## Exercise data
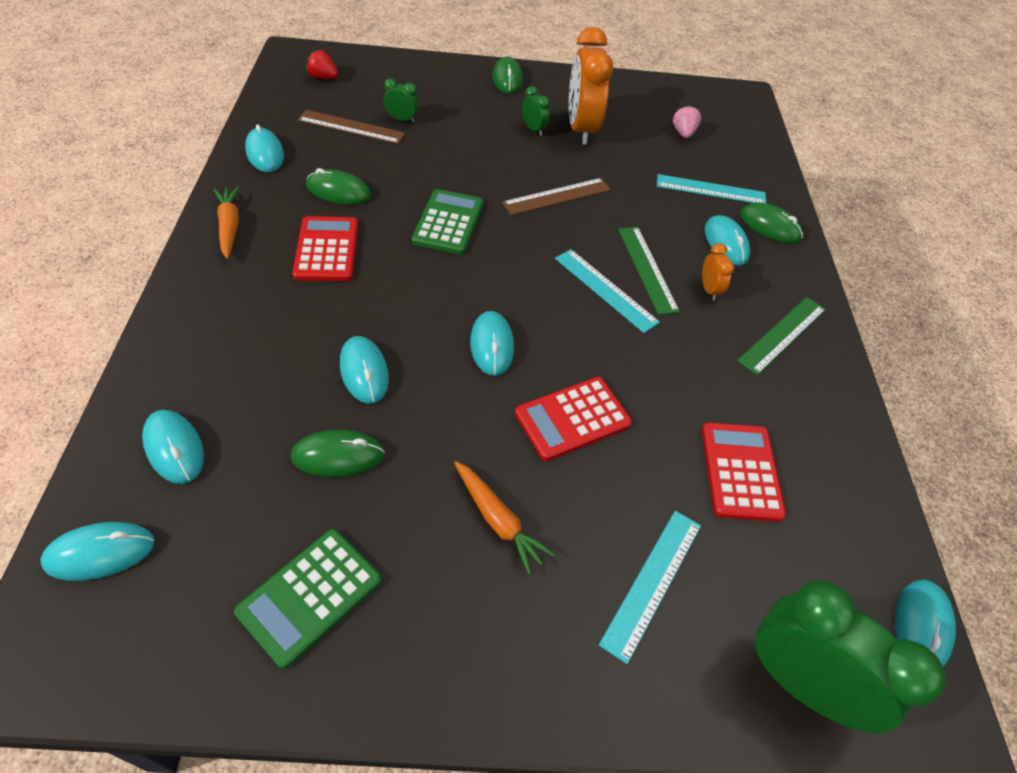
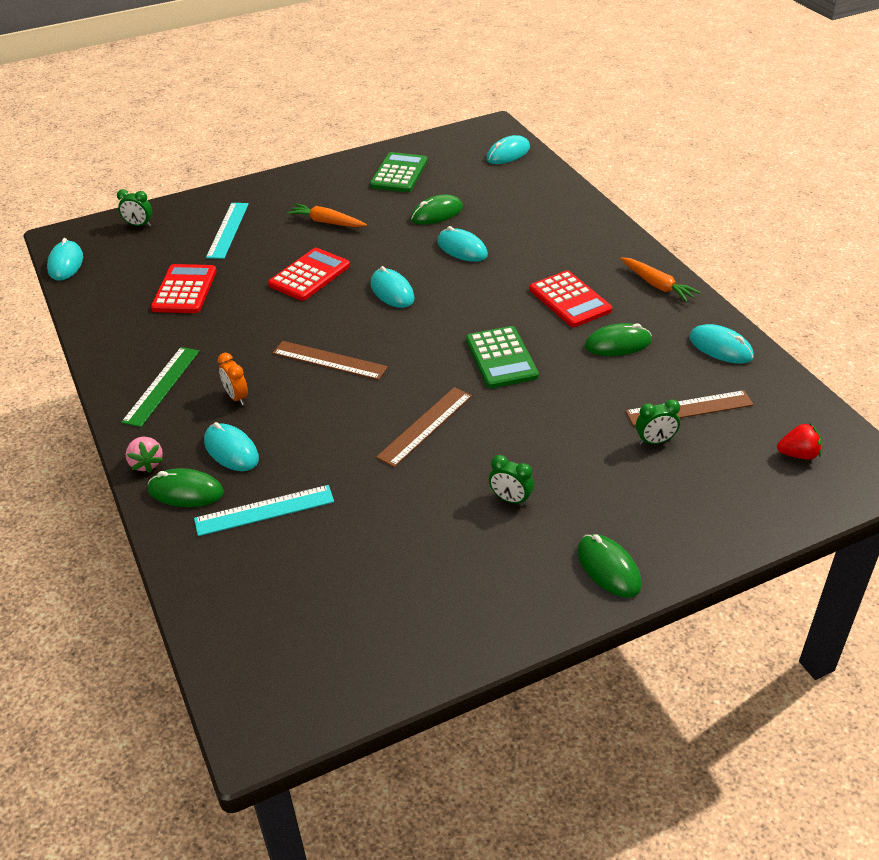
camera: 160 degrees right, 10 degrees down
(174, 448) = (524, 187): turquoise mouse -> none
(581, 129) = (457, 527): orange clock -> none
(605, 290) = (329, 360): turquoise ruler -> brown ruler
(647, 269) = (301, 392): green ruler -> none
(683, 133) = (327, 588): pink strawberry -> pink strawberry (146, 463)
(740, 471) = (184, 290): red calculator -> red calculator turned 150 degrees counterclockwise
(799, 682) = (139, 225): green clock -> green clock, size x0.44

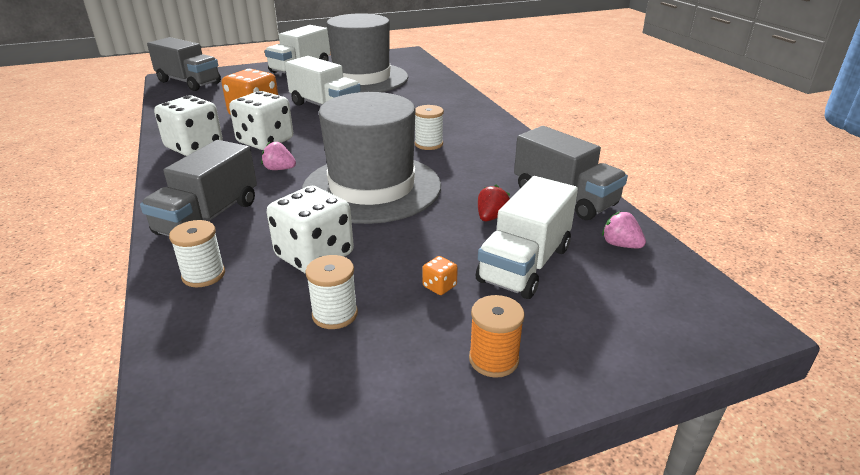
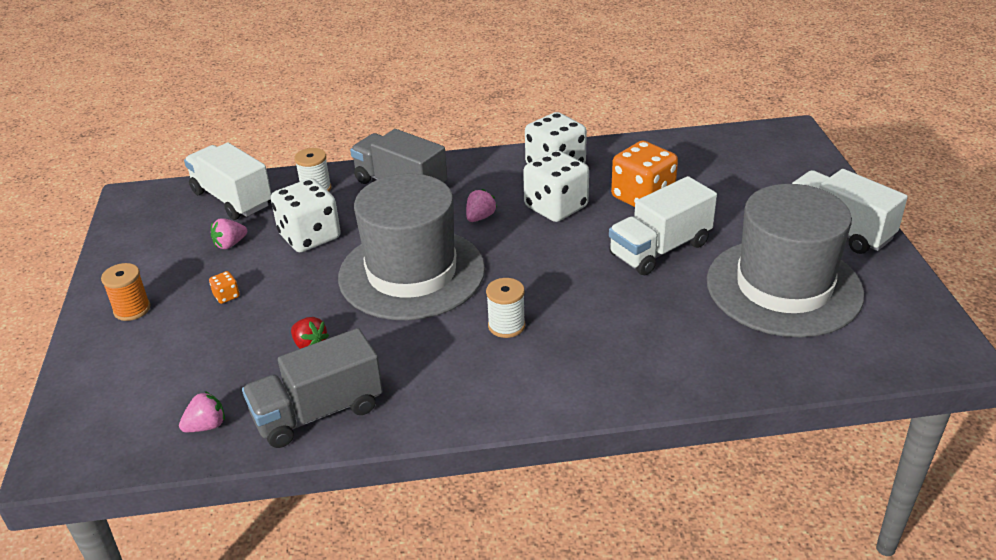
camera: 105 degrees right, 5 degrees up
(189, 82) = (771, 145): grey truck -> none
(335, 314) = (230, 244): white spool -> pink strawberry
(525, 264) = (221, 350): white truck -> white truck (232, 199)

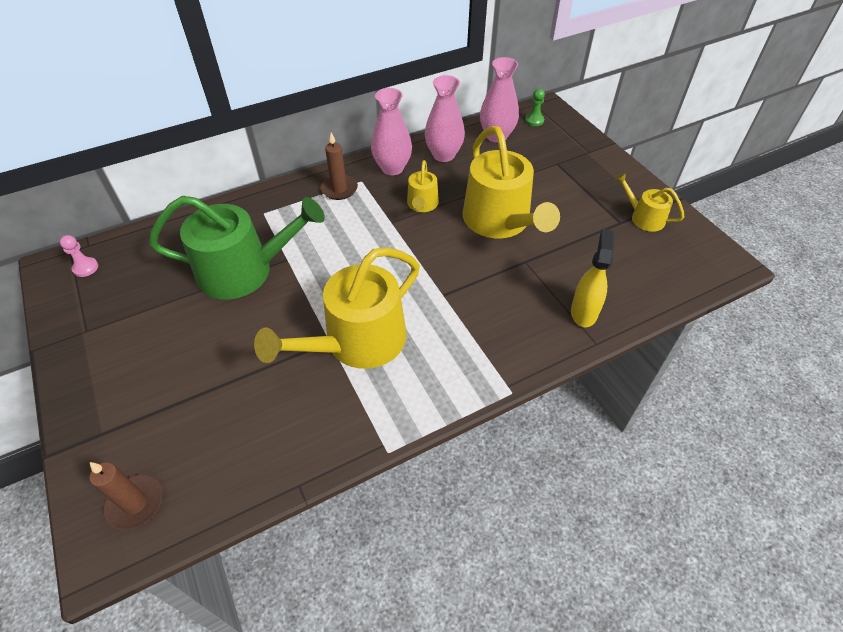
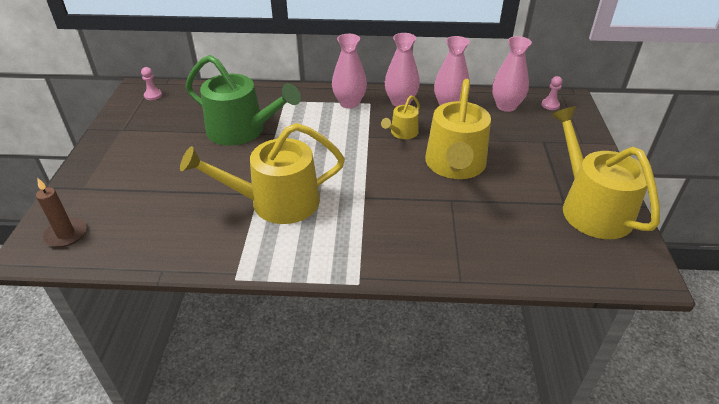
camera: 30 degrees right, 10 degrees down
(339, 189) = (349, 103): brown candle -> pink vase
(534, 120) = (550, 105): green pawn -> pink pawn
(584, 312) = (470, 255): yellow spray bottle -> none
(644, 218) = (591, 208): yellow watering can -> yellow watering can, size x2.06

## Assigned task
Each entry above must be printed exactly, apart from its pictures.

## Exercise solution
camera: 160 degrees right, 10 degrees down
(174, 448) = (524, 187): turquoise mouse -> none
(581, 129) = (457, 527): orange clock -> none
(605, 290) = (329, 360): turquoise ruler -> brown ruler
(647, 269) = (301, 392): green ruler -> none
(683, 133) = (327, 588): pink strawberry -> pink strawberry (146, 463)
(740, 471) = (184, 290): red calculator -> red calculator turned 150 degrees counterclockwise
(799, 682) = (139, 225): green clock -> green clock, size x0.44

camera: 105 degrees right, 5 degrees up
(189, 82) = (771, 145): grey truck -> none
(335, 314) = (230, 244): white spool -> pink strawberry
(525, 264) = (221, 350): white truck -> white truck (232, 199)

camera: 30 degrees right, 10 degrees down
(339, 189) = (349, 103): brown candle -> pink vase
(534, 120) = (550, 105): green pawn -> pink pawn
(584, 312) = (470, 255): yellow spray bottle -> none
(644, 218) = (591, 208): yellow watering can -> yellow watering can, size x2.06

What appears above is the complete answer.